## SOURCE DATA
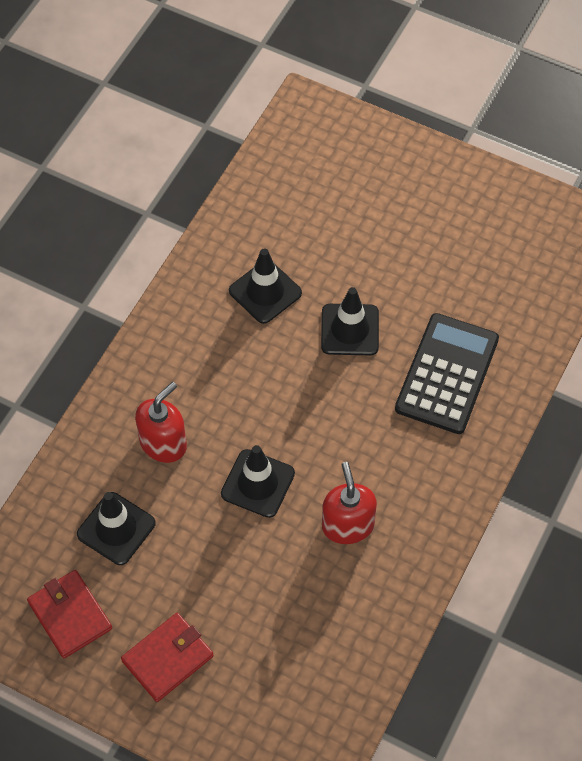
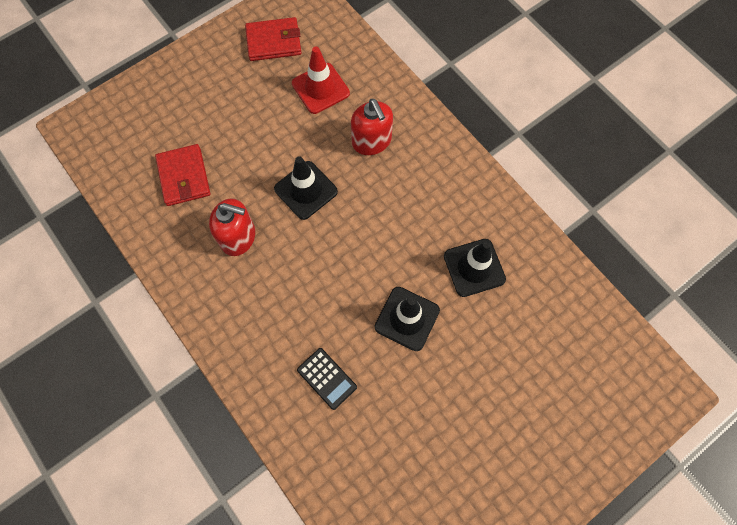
camera: 115 degrees right, 10 degrees up
(116, 529) = (320, 88): black traffic cone -> red traffic cone
(167, 658) = (211, 85): red wallet -> red wallet (184, 177)
(446, 374) = (327, 378): black calculator -> black calculator, size x0.50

## TASK ITEM
In the reply, every line of the material above is to be reproduced verbatim, and the images are to be left out.

## ANSWER
camera: 115 degrees right, 10 degrees up
(116, 529) = (320, 88): black traffic cone -> red traffic cone
(167, 658) = (211, 85): red wallet -> red wallet (184, 177)
(446, 374) = (327, 378): black calculator -> black calculator, size x0.50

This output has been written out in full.